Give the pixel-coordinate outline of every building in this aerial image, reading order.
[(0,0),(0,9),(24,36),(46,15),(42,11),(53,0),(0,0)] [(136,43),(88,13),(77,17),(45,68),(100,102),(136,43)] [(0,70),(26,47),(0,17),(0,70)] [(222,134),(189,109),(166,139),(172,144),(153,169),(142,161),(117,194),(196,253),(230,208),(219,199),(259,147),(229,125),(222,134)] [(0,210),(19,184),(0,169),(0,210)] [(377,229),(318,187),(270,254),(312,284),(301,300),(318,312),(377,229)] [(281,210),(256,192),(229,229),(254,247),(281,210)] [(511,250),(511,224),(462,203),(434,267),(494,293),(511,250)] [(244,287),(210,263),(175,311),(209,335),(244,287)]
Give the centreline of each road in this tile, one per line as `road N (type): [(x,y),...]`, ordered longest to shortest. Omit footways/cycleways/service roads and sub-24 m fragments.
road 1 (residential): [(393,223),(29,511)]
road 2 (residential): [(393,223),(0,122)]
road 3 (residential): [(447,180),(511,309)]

Ziel » Schreiben Sie das gesamte Material oben Zeile für Zeile unverändert ab.

Ergebnis der Übung »
Give the pixel-coordinate outline of every building in this aerial image, reading order.
[(0,0),(0,9),(24,36),(46,15),(42,11),(53,0),(0,0)] [(136,43),(88,13),(77,17),(45,68),(100,102),(136,43)] [(0,70),(26,47),(0,17),(0,70)] [(222,134),(189,109),(166,139),(172,144),(153,169),(142,161),(117,194),(196,253),(230,208),(219,199),(259,147),(229,125),(222,134)] [(0,210),(19,184),(0,169),(0,210)] [(377,229),(318,187),(270,254),(312,284),(301,300),(318,312),(377,229)] [(281,210),(256,192),(229,229),(254,247),(281,210)] [(511,250),(511,224),(462,203),(434,267),(494,293),(511,250)] [(244,287),(210,263),(175,311),(209,335),(244,287)]
Give the centreline of each road in this tile, one per line as `road N (type): [(x,y),...]`, ordered longest to shortest. Omit footways/cycleways/service roads and sub-24 m fragments.
road 1 (residential): [(393,223),(29,511)]
road 2 (residential): [(393,223),(0,122)]
road 3 (residential): [(447,180),(511,309)]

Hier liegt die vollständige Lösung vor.